» **Assignment**:
For the records below, report how many lines include "journal", with no accompanying text.

☆ ☆ ☆ ☆

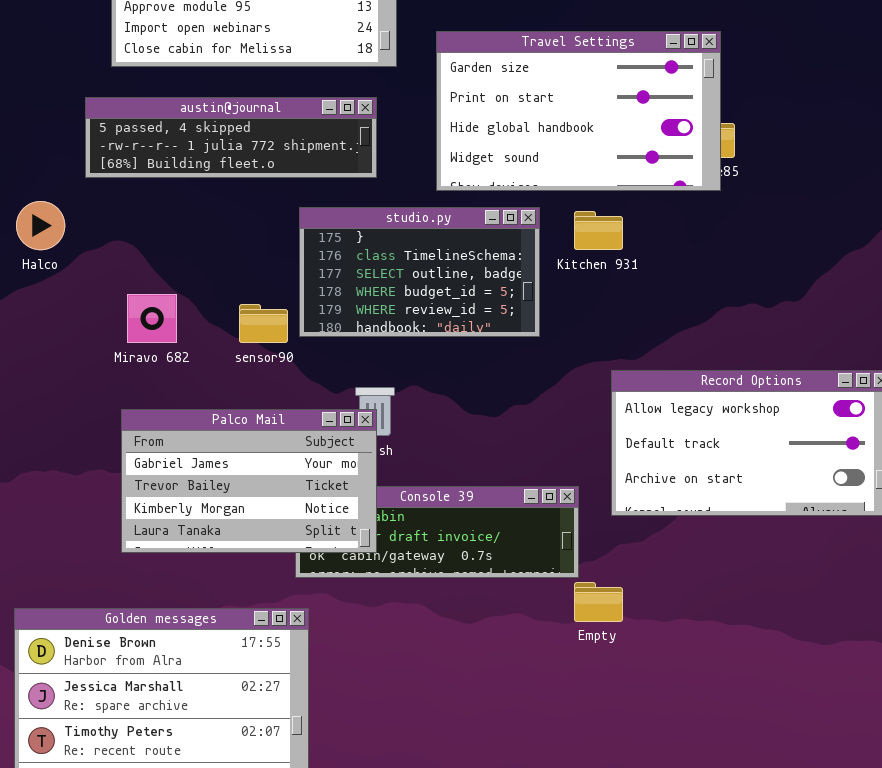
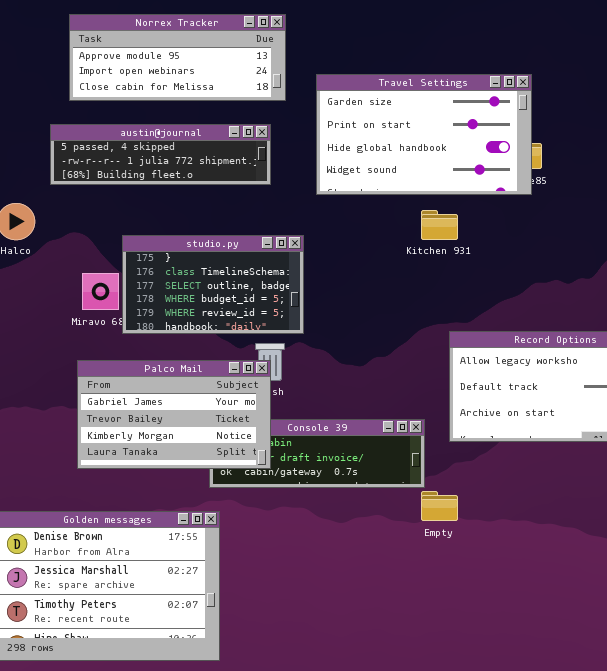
studio.py: [299,207,540,337] -> [122,235,304,334], moved

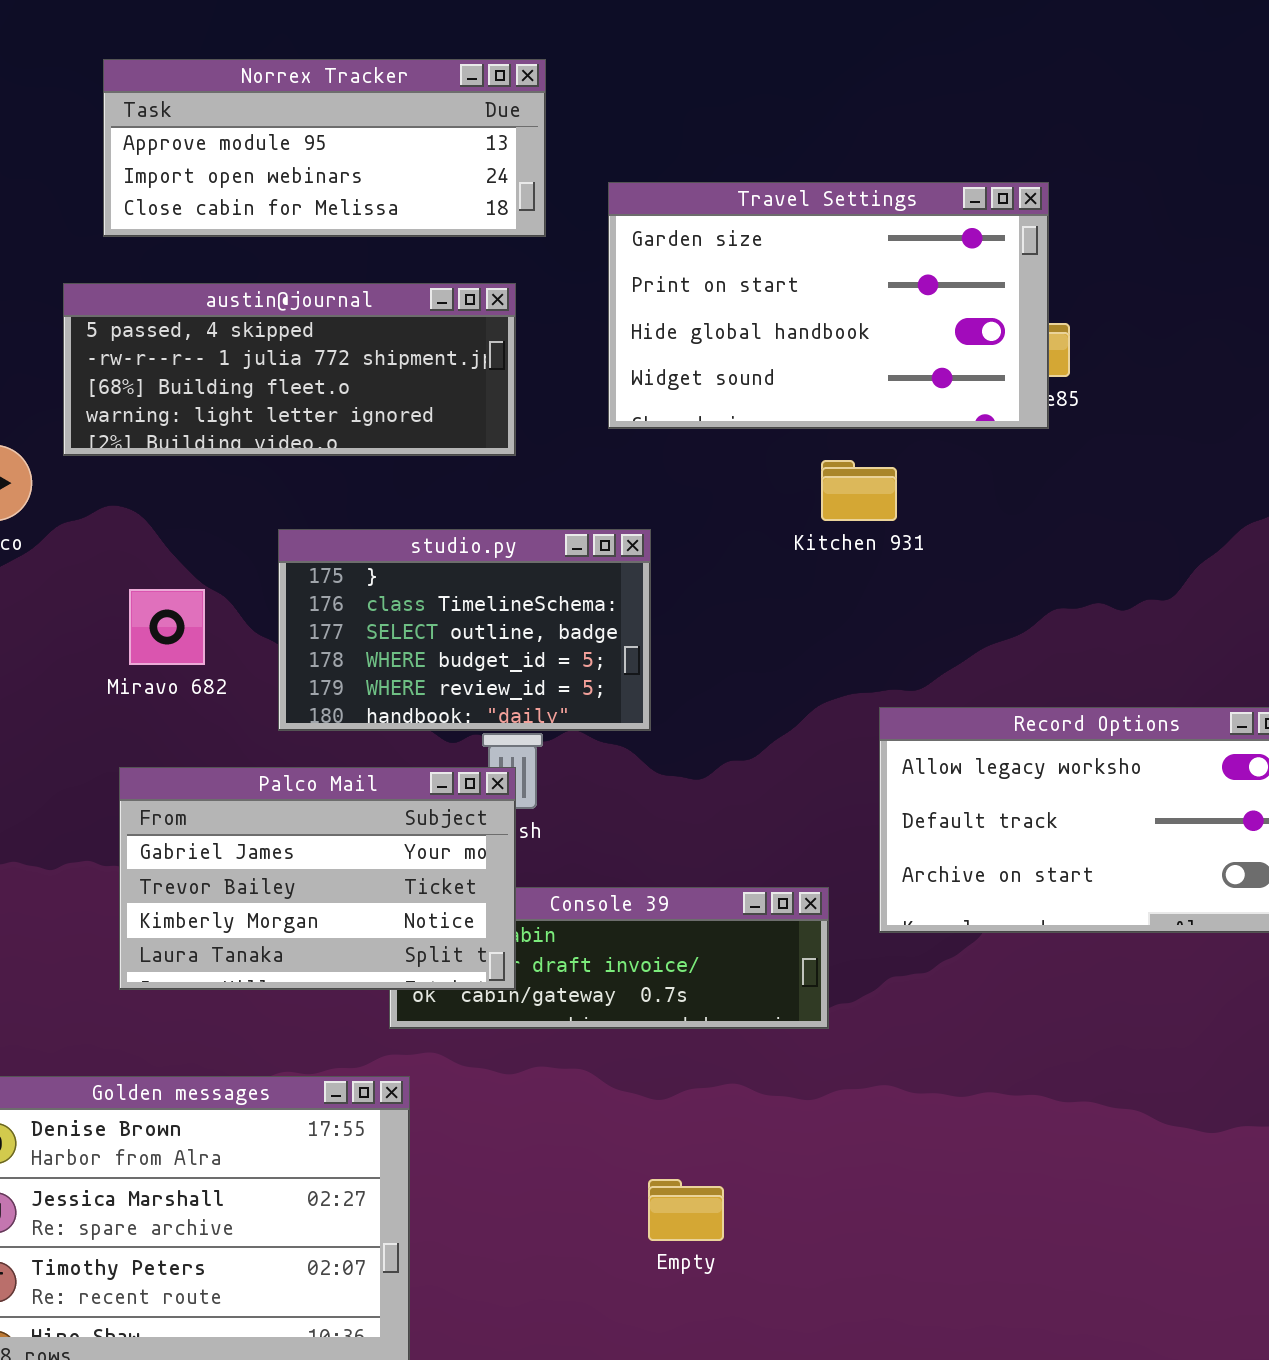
austin@journal: [50,124,271,185] -> [63,283,516,456], resized
studio.py: [122,235,304,334] -> [278,529,651,731], moved
Empty: [421,491,458,521] -> [648,1179,724,1241], moved

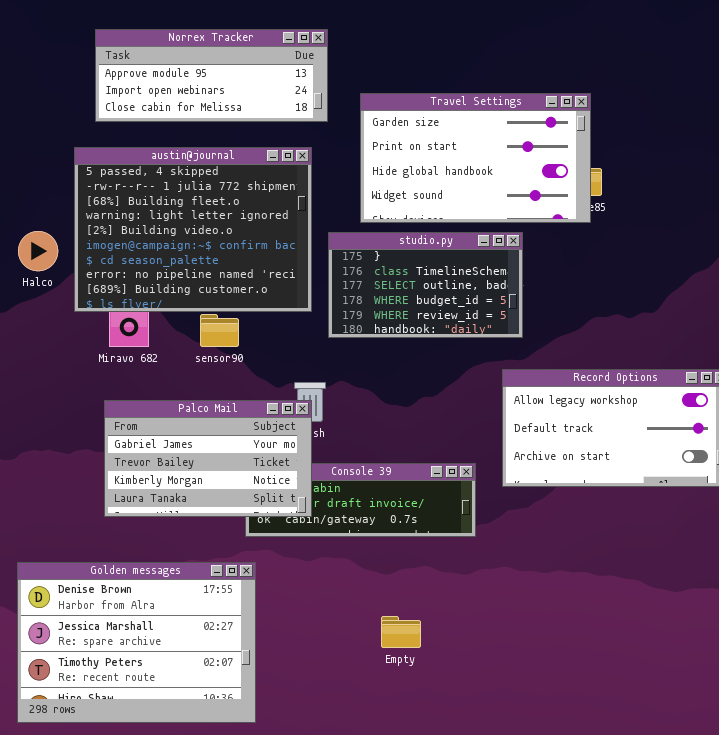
austin@journal: [63,283,516,456] -> [74,147,312,312], resized
studio.py: [278,529,651,731] -> [328,232,523,338], moved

☆ ☆ ☆ ☆

» **The answer**:
2